**Task:**
Take the line containing "(385, 441) = (499, 587): grey" and every line after it to the end of the records, and copy them exactly, leaving out pictures.

Scene image comparisons:
============

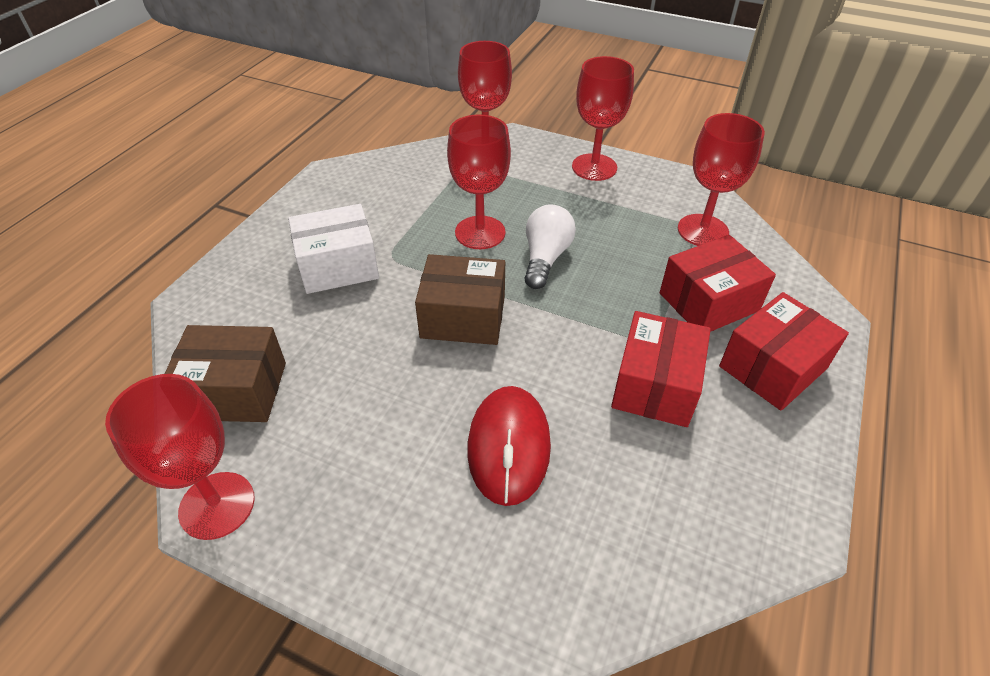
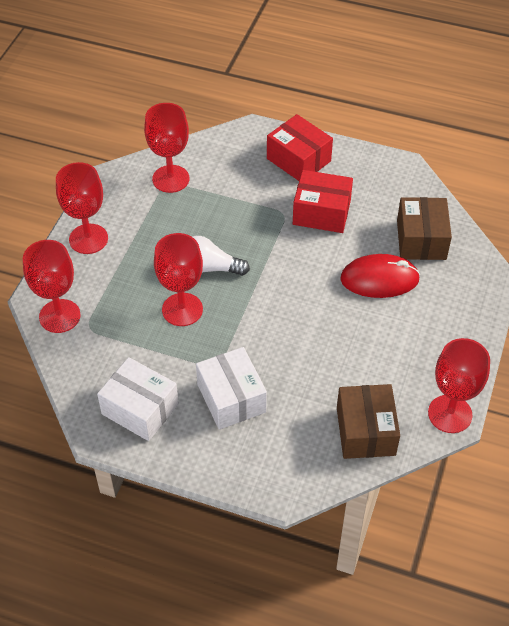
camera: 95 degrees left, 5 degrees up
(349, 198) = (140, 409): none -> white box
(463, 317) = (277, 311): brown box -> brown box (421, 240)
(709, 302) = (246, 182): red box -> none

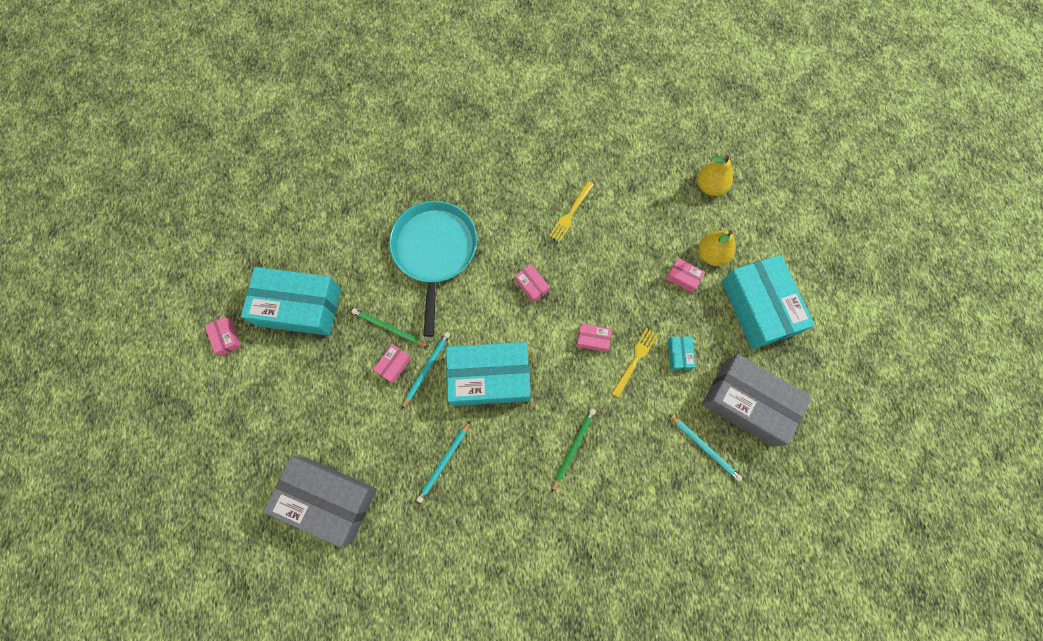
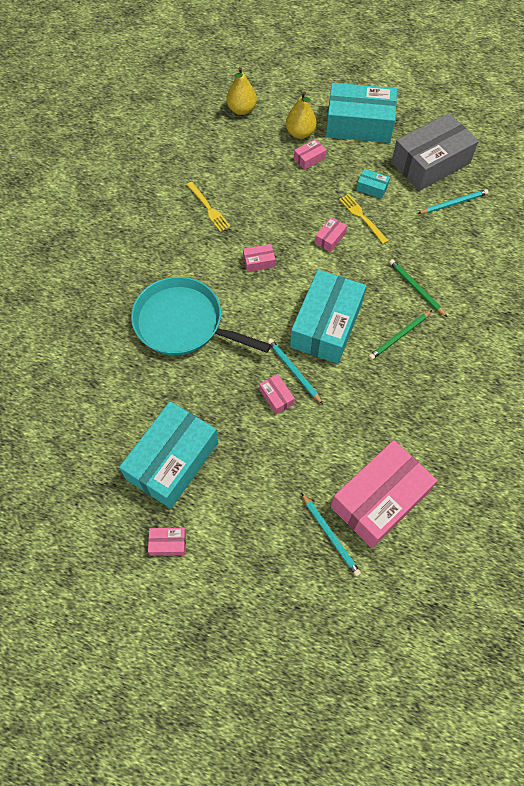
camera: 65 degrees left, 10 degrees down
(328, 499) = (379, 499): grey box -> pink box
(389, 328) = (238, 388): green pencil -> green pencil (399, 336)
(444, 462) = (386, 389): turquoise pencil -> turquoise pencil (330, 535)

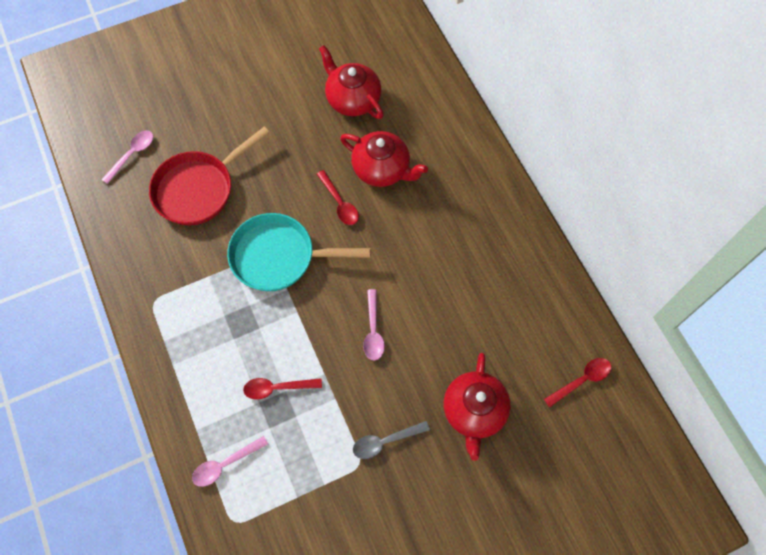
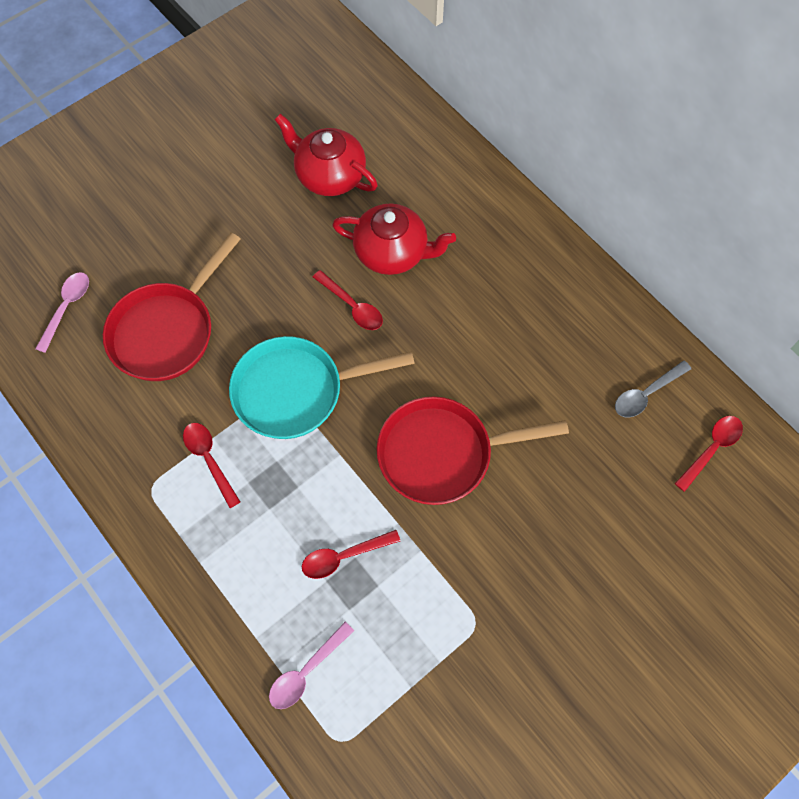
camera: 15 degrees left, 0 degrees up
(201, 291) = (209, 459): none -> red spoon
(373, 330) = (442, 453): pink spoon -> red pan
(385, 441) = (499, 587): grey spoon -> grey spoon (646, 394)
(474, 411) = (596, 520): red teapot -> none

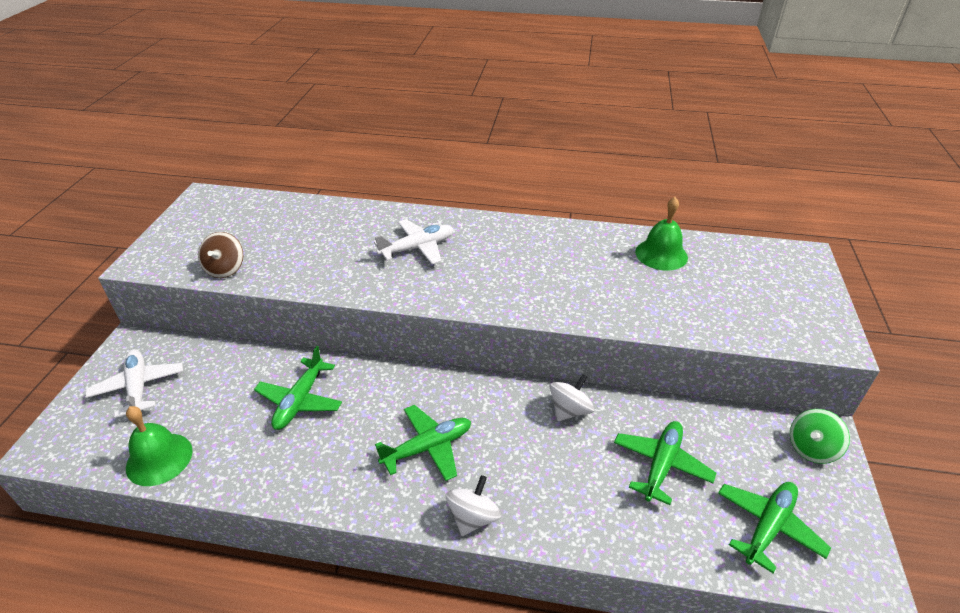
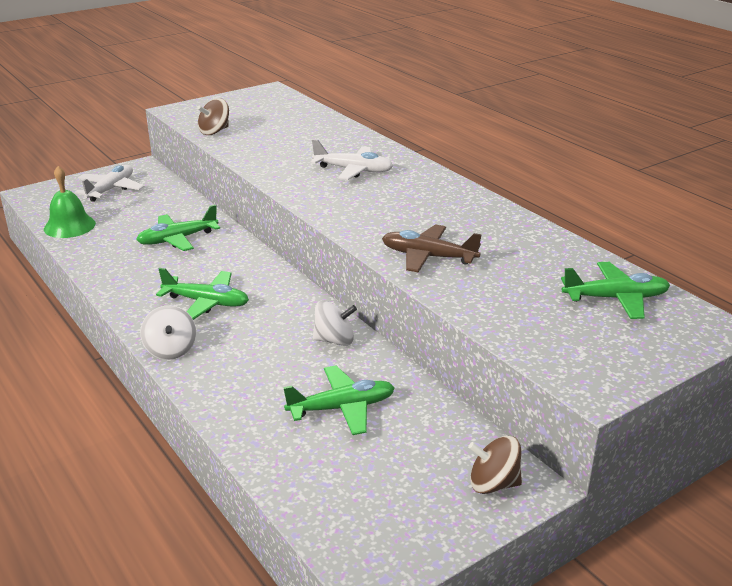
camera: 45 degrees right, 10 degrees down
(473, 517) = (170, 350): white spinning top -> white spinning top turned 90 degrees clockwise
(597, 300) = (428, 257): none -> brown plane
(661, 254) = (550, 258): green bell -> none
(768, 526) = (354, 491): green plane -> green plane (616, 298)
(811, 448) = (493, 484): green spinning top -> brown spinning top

============

**Task answer:**
(385, 441) = (499, 587): grey spoon -> grey spoon (646, 394)
(474, 411) = (596, 520): red teapot -> none

camera: 45 degrees right, 10 degrees down
(473, 517) = (170, 350): white spinning top -> white spinning top turned 90 degrees clockwise
(597, 300) = (428, 257): none -> brown plane
(661, 254) = (550, 258): green bell -> none
(768, 526) = (354, 491): green plane -> green plane (616, 298)
(811, 448) = (493, 484): green spinning top -> brown spinning top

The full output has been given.